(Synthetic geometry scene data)
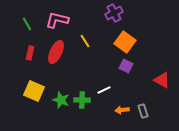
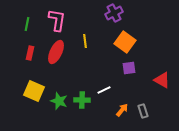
pink L-shape: rotated 85 degrees clockwise
green line: rotated 40 degrees clockwise
yellow line: rotated 24 degrees clockwise
purple square: moved 3 px right, 2 px down; rotated 32 degrees counterclockwise
green star: moved 2 px left, 1 px down
orange arrow: rotated 136 degrees clockwise
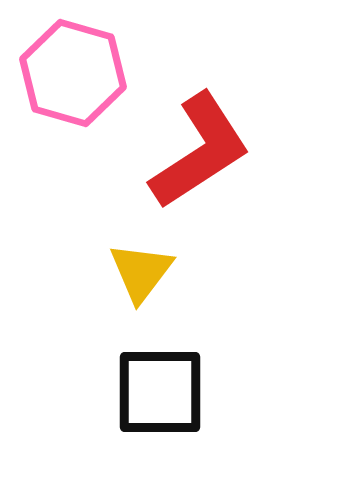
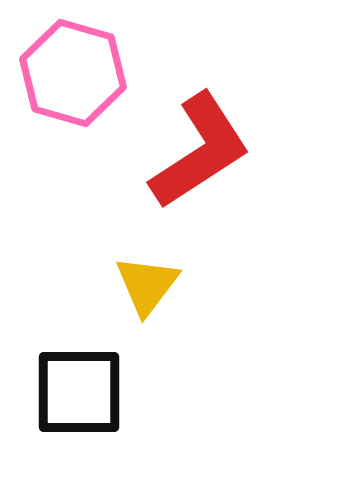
yellow triangle: moved 6 px right, 13 px down
black square: moved 81 px left
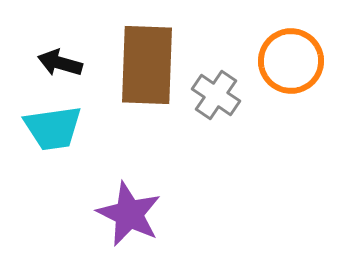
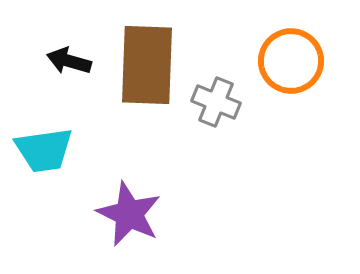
black arrow: moved 9 px right, 2 px up
gray cross: moved 7 px down; rotated 12 degrees counterclockwise
cyan trapezoid: moved 9 px left, 22 px down
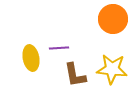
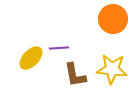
yellow ellipse: rotated 55 degrees clockwise
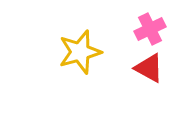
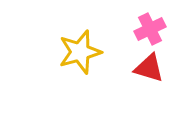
red triangle: rotated 12 degrees counterclockwise
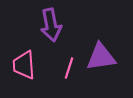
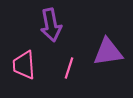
purple triangle: moved 7 px right, 5 px up
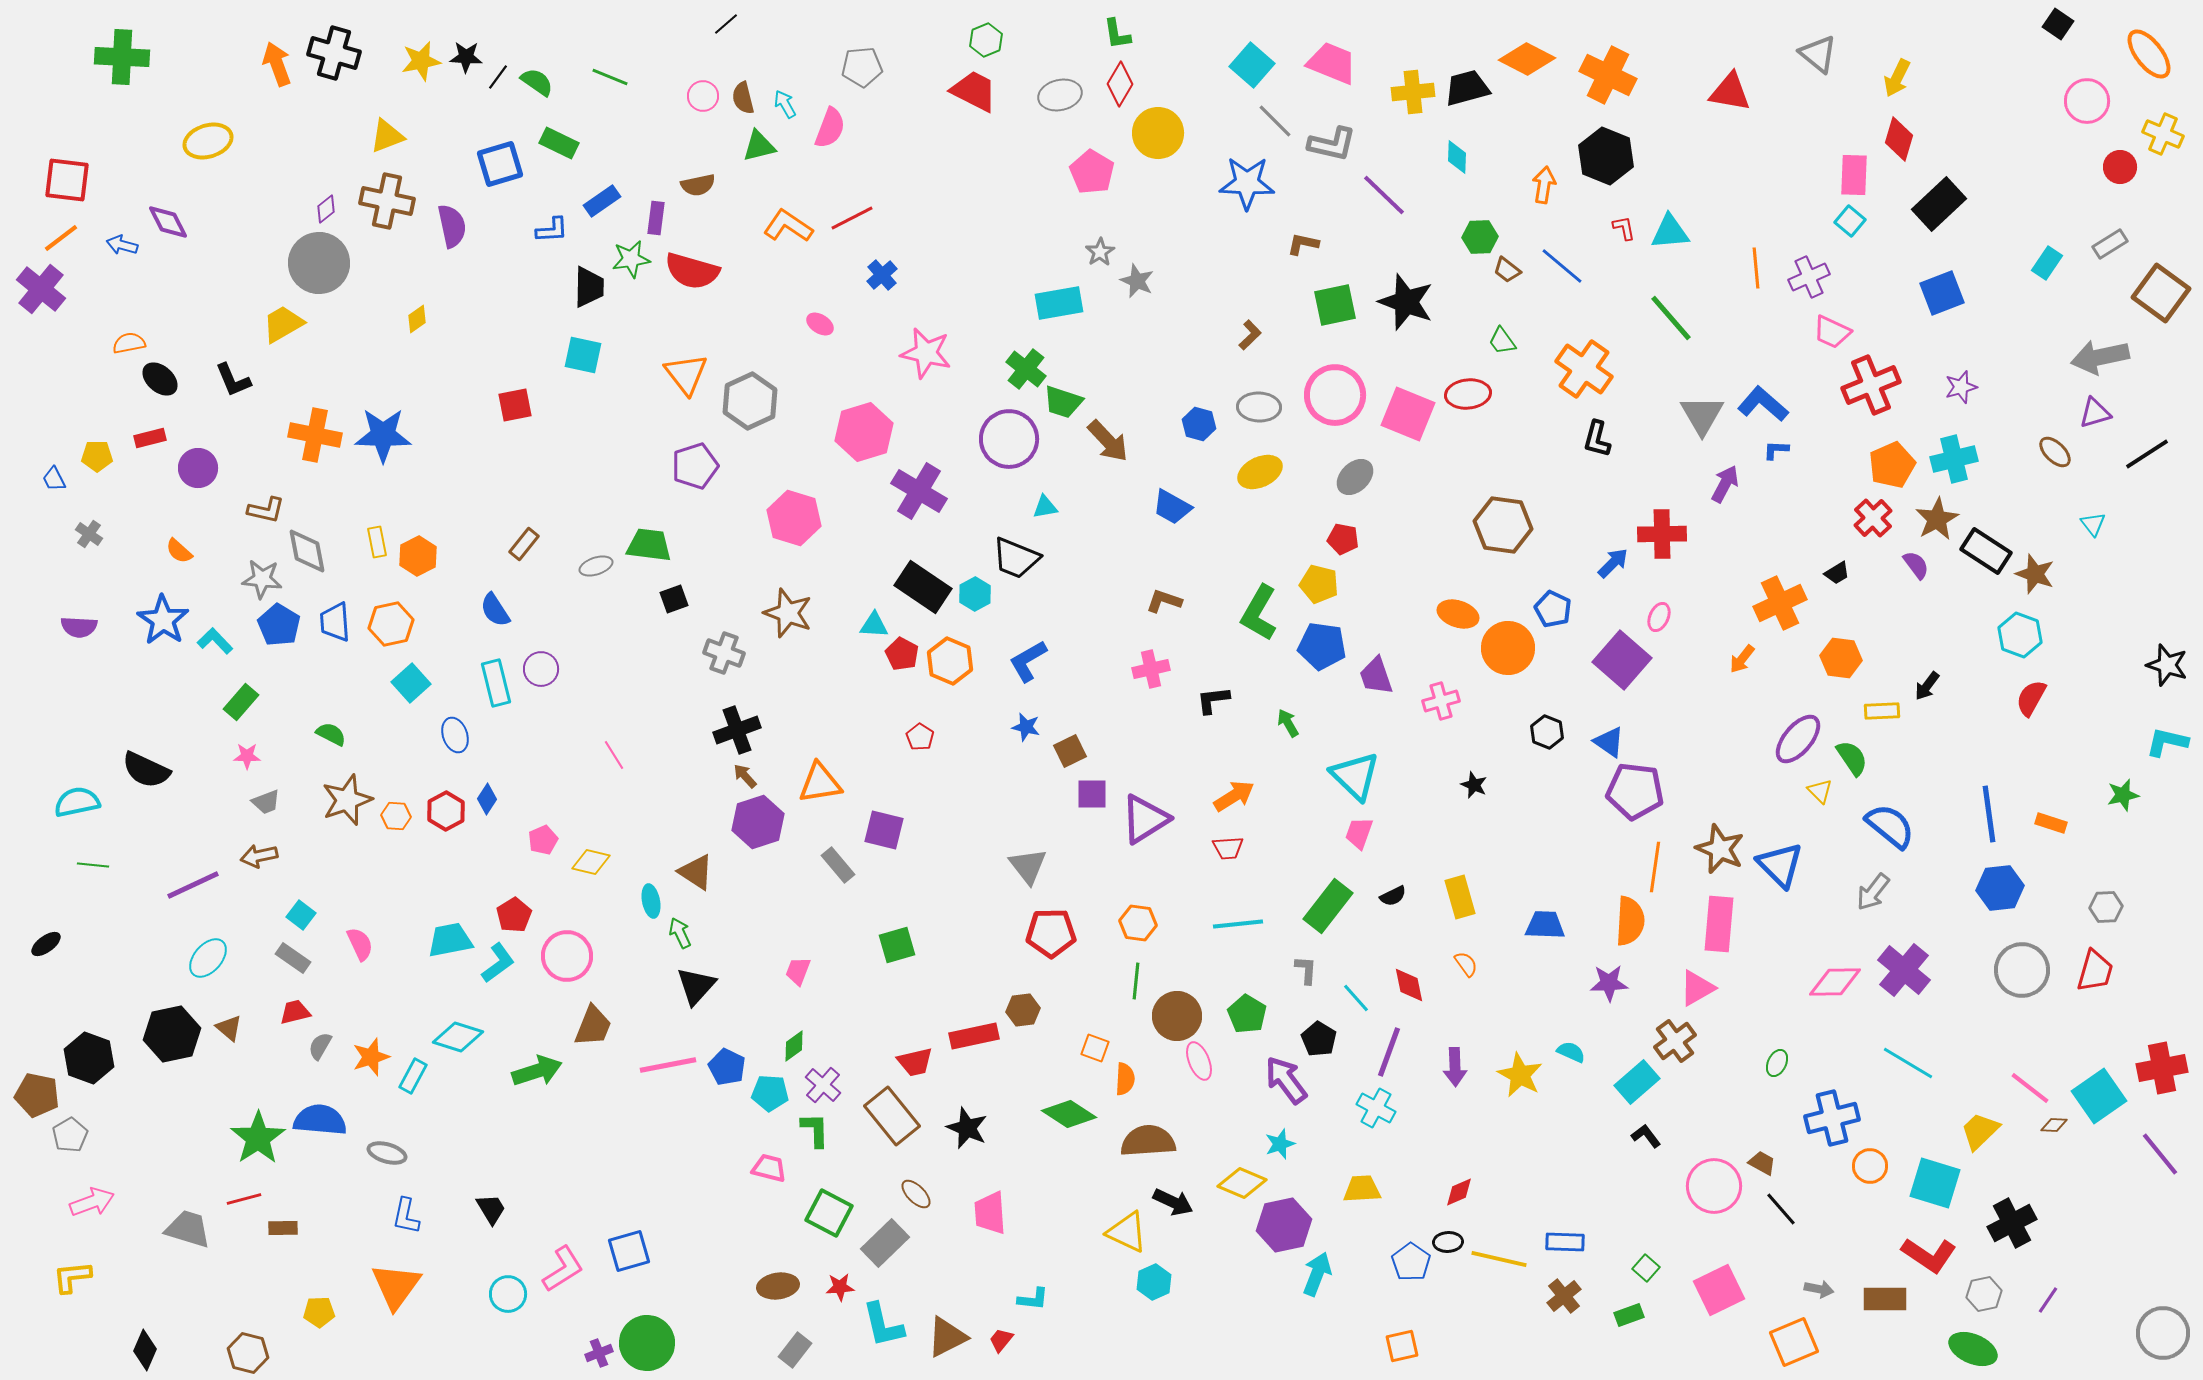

Your objective: Your answer must be exactly the lines from the one with "cyan trapezoid: moved 9 px left, 22 px down" through the final line of the data, with no pictures in it.

Solution for this problem:
cyan trapezoid: moved 9 px left, 22 px down
yellow ellipse: rotated 55 degrees clockwise
red triangle: rotated 12 degrees counterclockwise
purple triangle: moved 7 px right, 5 px up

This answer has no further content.